§ **Exercise requirements**:
This exercise calls for the data below to be retyped exactly, minus any images.

§ **Source data**:
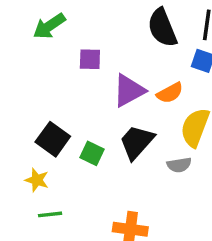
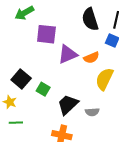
purple square: (90, 59) -> (46, 34), size x1.5
black trapezoid: (137, 142) -> (68, 105), moved
gray semicircle: (179, 165) -> (92, 112), moved

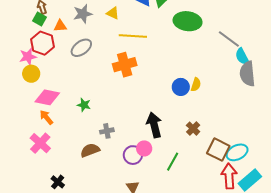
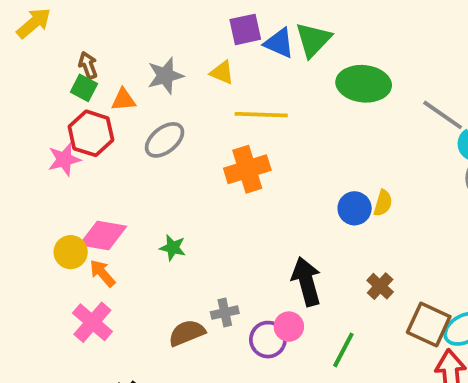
yellow circle: (31, 74) -> (71, 252), moved
gray cross: (107, 131) -> (225, 313), moved

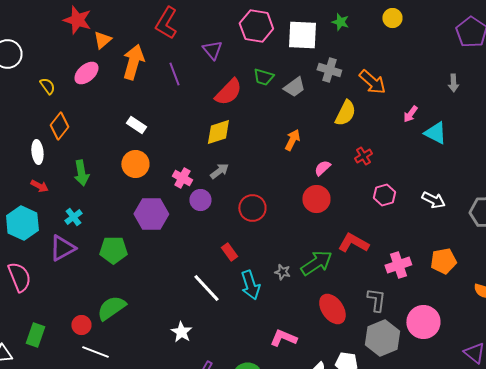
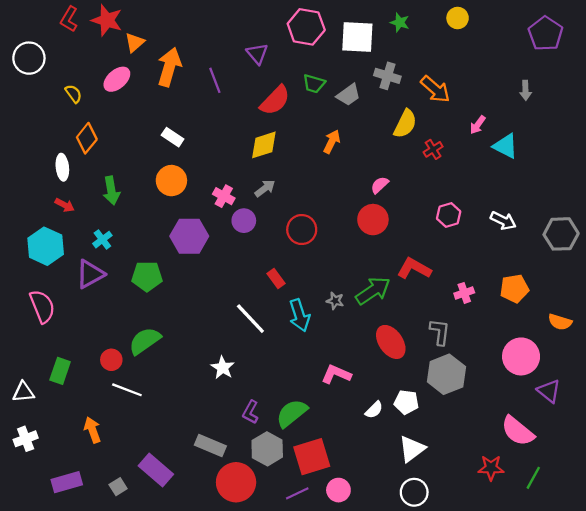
red L-shape: (166, 23) -> (69, 19), moved, size x0.7
orange arrow: (292, 140) -> (332, 142), moved
red cross: (363, 156) -> (433, 149), moved
pink cross: (398, 265) -> (464, 293), size x0.7
pink circle: (423, 322) -> (521, 356), moved

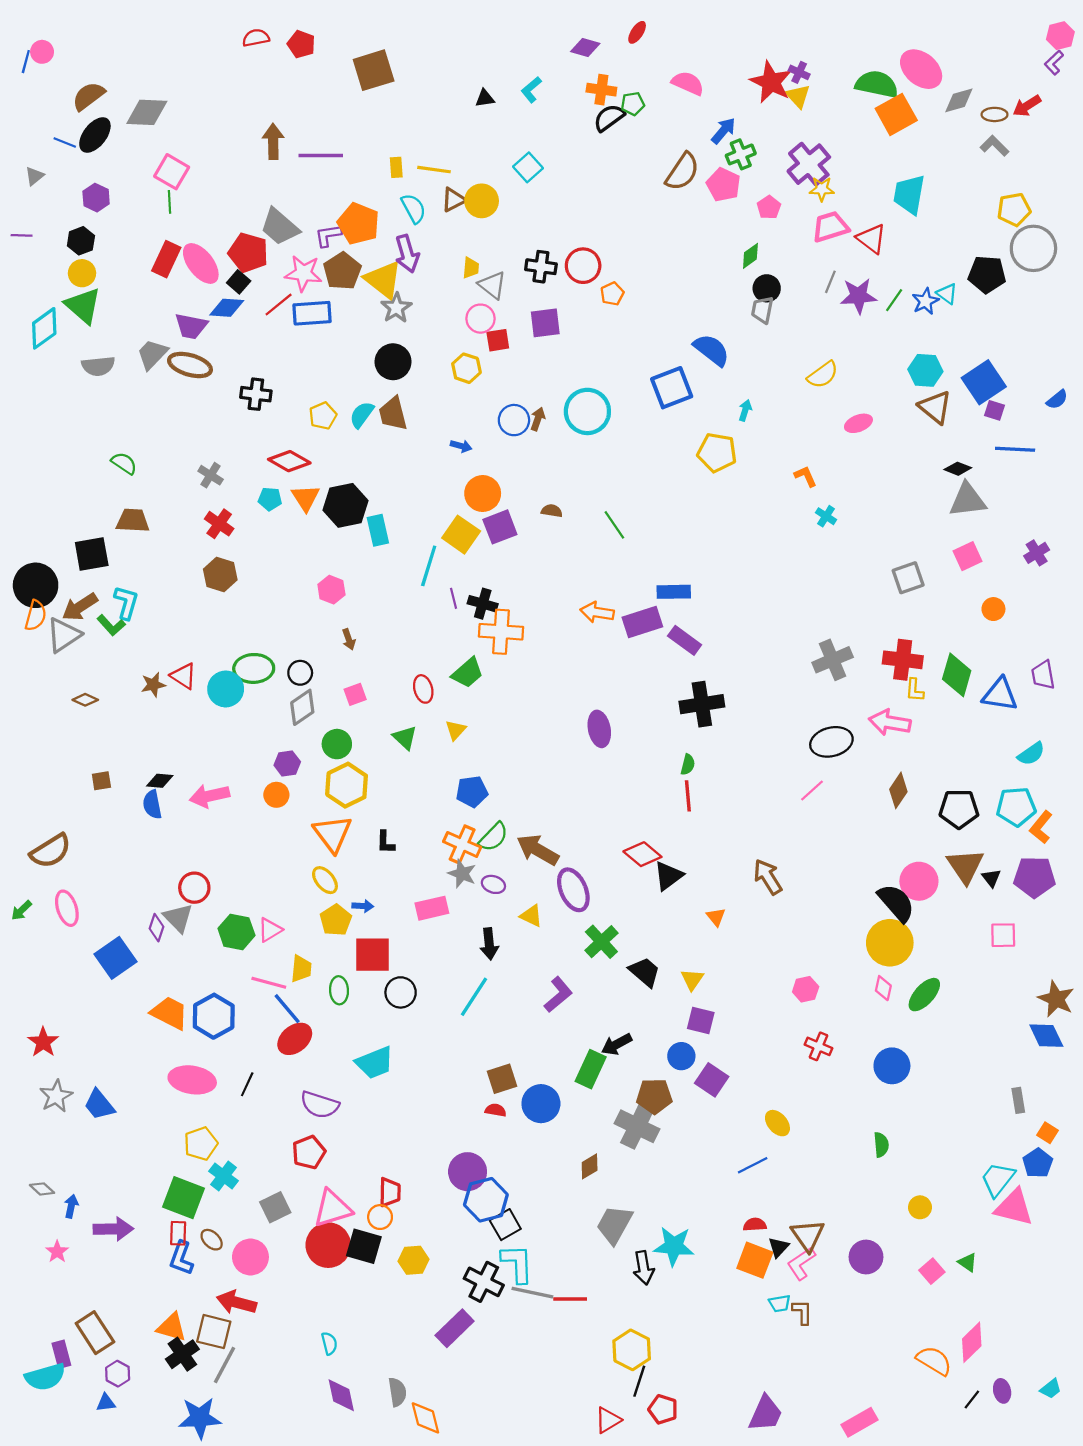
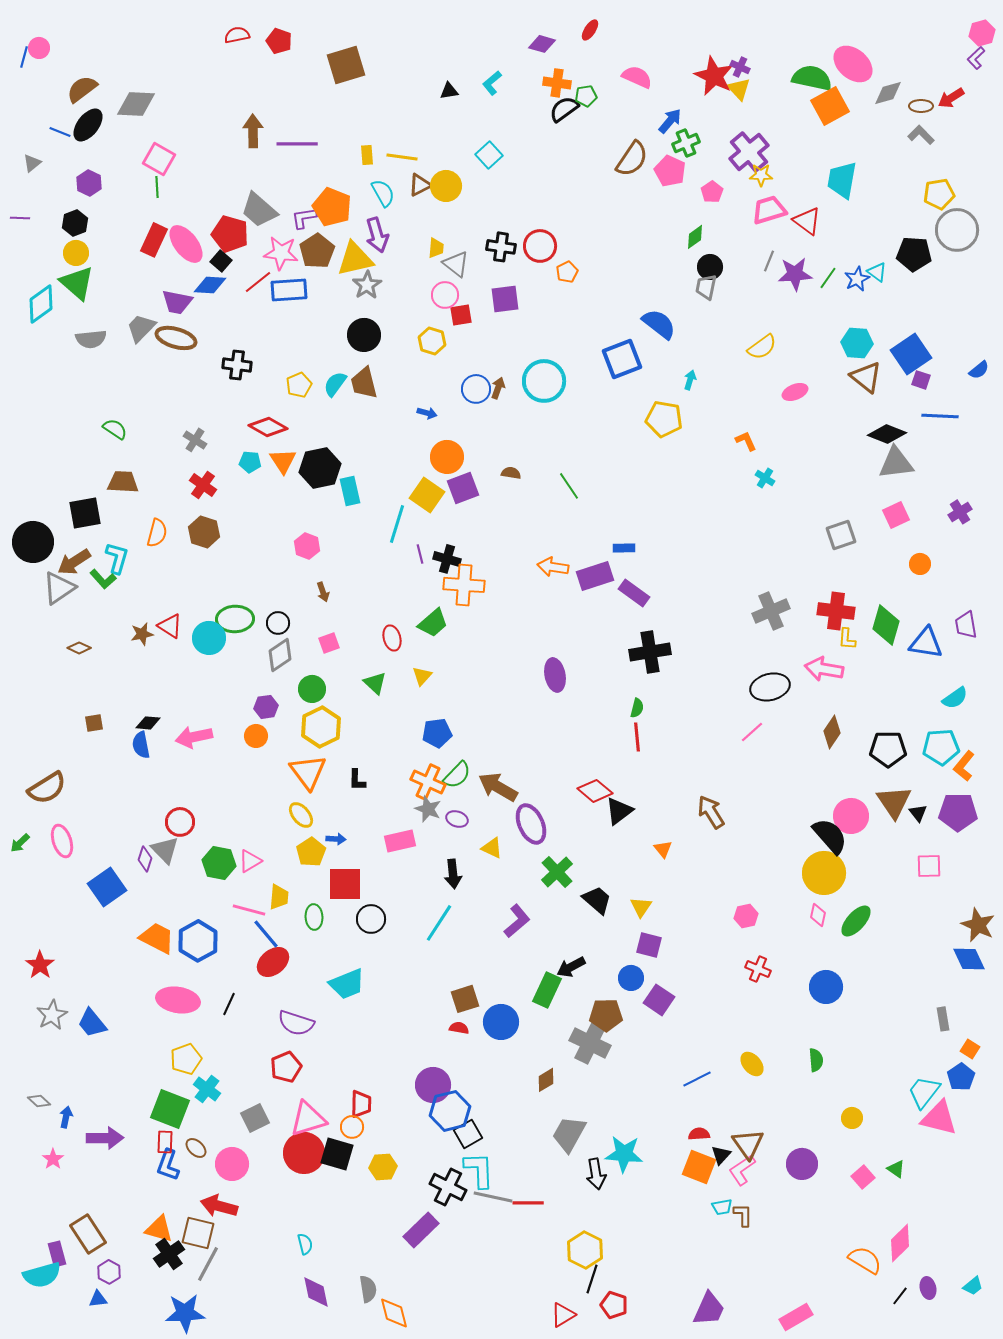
yellow triangle: (383, 280) -> (355, 259), turned -51
black diamond: (958, 469) -> (887, 434), size x1.5
blue rectangle: (674, 592) -> (624, 548), size x0.7
orange semicircle: (36, 616) -> (157, 533), moved
yellow ellipse: (777, 1123) -> (752, 1064), moved

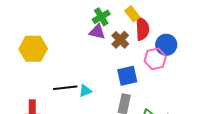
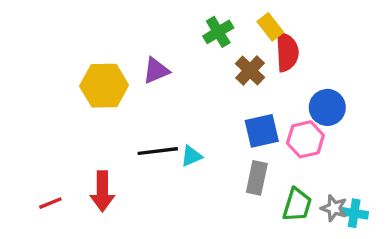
purple triangle: (97, 32) -> (156, 70), moved, turned -36
blue circle: (166, 45) -> (327, 107), moved
pink hexagon: (155, 59) -> (305, 139), moved

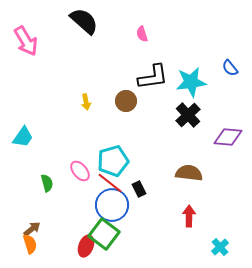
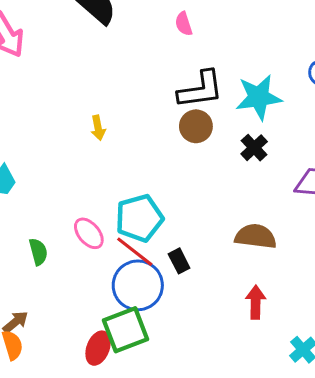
brown circle: (126, 101) -> (196, 126), moved
black cross: (188, 115) -> (254, 148), size x0.7
green square: (104, 234) -> (126, 330), turned 32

§ **Response to the task**:
purple square: (90, 59) -> (46, 34), size x1.5
black trapezoid: (137, 142) -> (68, 105), moved
gray semicircle: (179, 165) -> (92, 112), moved

yellow circle: (31, 74) -> (71, 252), moved
gray cross: (107, 131) -> (225, 313), moved

red L-shape: (166, 23) -> (69, 19), moved, size x0.7
orange arrow: (292, 140) -> (332, 142), moved
red cross: (363, 156) -> (433, 149), moved
pink cross: (398, 265) -> (464, 293), size x0.7
pink circle: (423, 322) -> (521, 356), moved

yellow triangle: (383, 280) -> (355, 259), turned -51
black diamond: (958, 469) -> (887, 434), size x1.5
blue rectangle: (674, 592) -> (624, 548), size x0.7
orange semicircle: (36, 616) -> (157, 533), moved
yellow ellipse: (777, 1123) -> (752, 1064), moved

purple triangle: (97, 32) -> (156, 70), moved, turned -36
blue circle: (166, 45) -> (327, 107), moved
pink hexagon: (155, 59) -> (305, 139), moved

brown circle: (126, 101) -> (196, 126), moved
black cross: (188, 115) -> (254, 148), size x0.7
green square: (104, 234) -> (126, 330), turned 32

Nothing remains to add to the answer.